Records for processing
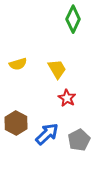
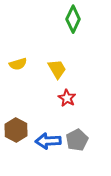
brown hexagon: moved 7 px down
blue arrow: moved 1 px right, 7 px down; rotated 140 degrees counterclockwise
gray pentagon: moved 2 px left
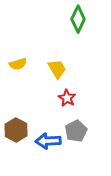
green diamond: moved 5 px right
gray pentagon: moved 1 px left, 9 px up
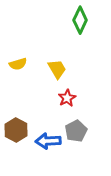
green diamond: moved 2 px right, 1 px down
red star: rotated 12 degrees clockwise
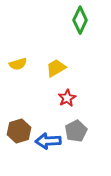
yellow trapezoid: moved 1 px left, 1 px up; rotated 90 degrees counterclockwise
brown hexagon: moved 3 px right, 1 px down; rotated 15 degrees clockwise
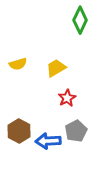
brown hexagon: rotated 15 degrees counterclockwise
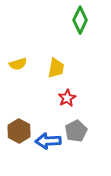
yellow trapezoid: rotated 130 degrees clockwise
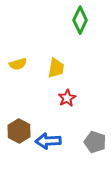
gray pentagon: moved 19 px right, 11 px down; rotated 25 degrees counterclockwise
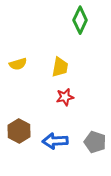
yellow trapezoid: moved 4 px right, 1 px up
red star: moved 2 px left, 1 px up; rotated 18 degrees clockwise
blue arrow: moved 7 px right
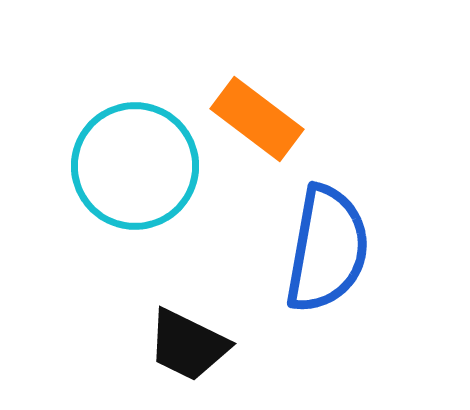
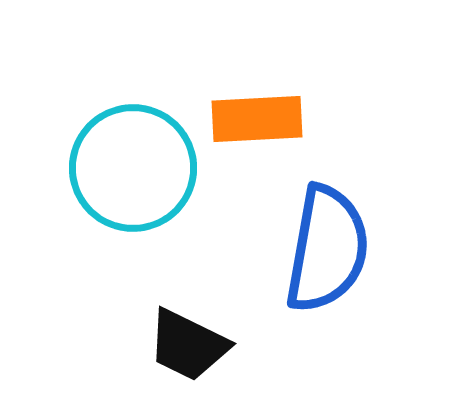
orange rectangle: rotated 40 degrees counterclockwise
cyan circle: moved 2 px left, 2 px down
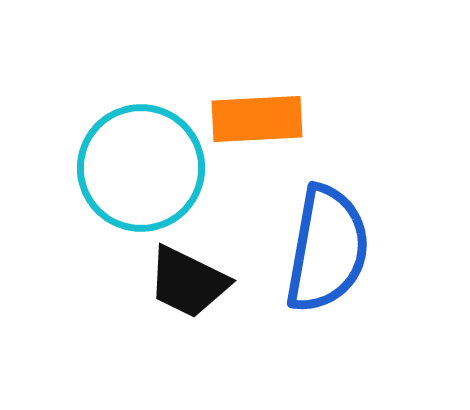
cyan circle: moved 8 px right
black trapezoid: moved 63 px up
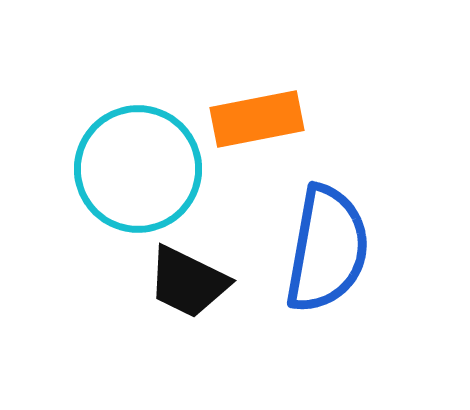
orange rectangle: rotated 8 degrees counterclockwise
cyan circle: moved 3 px left, 1 px down
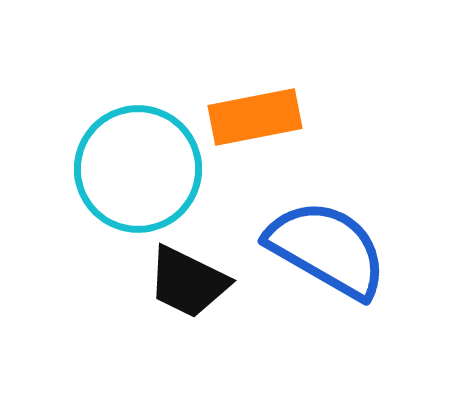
orange rectangle: moved 2 px left, 2 px up
blue semicircle: rotated 70 degrees counterclockwise
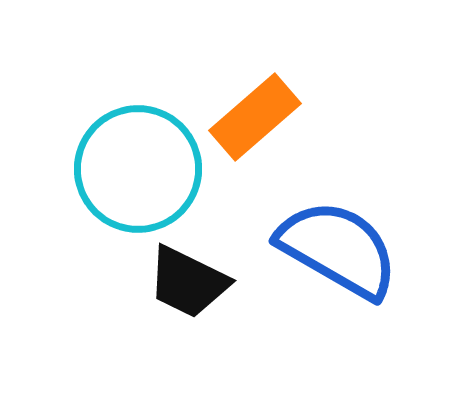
orange rectangle: rotated 30 degrees counterclockwise
blue semicircle: moved 11 px right
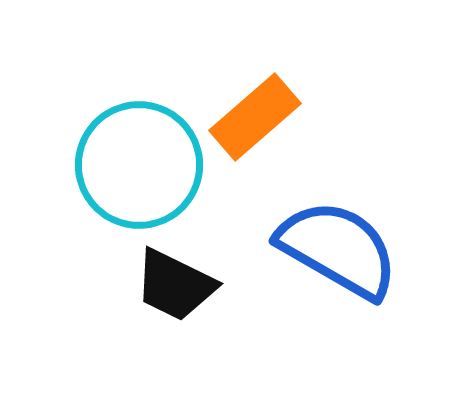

Task brief
Can you reproduce verbatim the lines of the data from the one holding "yellow trapezoid: rotated" to the end of the data, inclusive, with the pictures left out?

Exercise response
yellow trapezoid: rotated 130 degrees clockwise
gray pentagon: moved 19 px right, 11 px down; rotated 25 degrees counterclockwise
yellow trapezoid: moved 4 px right, 1 px up
red star: moved 2 px left, 1 px up; rotated 18 degrees clockwise
blue arrow: moved 7 px right
orange rectangle: rotated 40 degrees counterclockwise
cyan circle: moved 2 px left, 2 px down
cyan circle: moved 8 px right
black trapezoid: moved 63 px up
orange rectangle: rotated 8 degrees counterclockwise
cyan circle: moved 3 px left, 1 px down
orange rectangle: moved 2 px left, 2 px up
blue semicircle: rotated 70 degrees counterclockwise
orange rectangle: rotated 30 degrees counterclockwise
blue semicircle: moved 11 px right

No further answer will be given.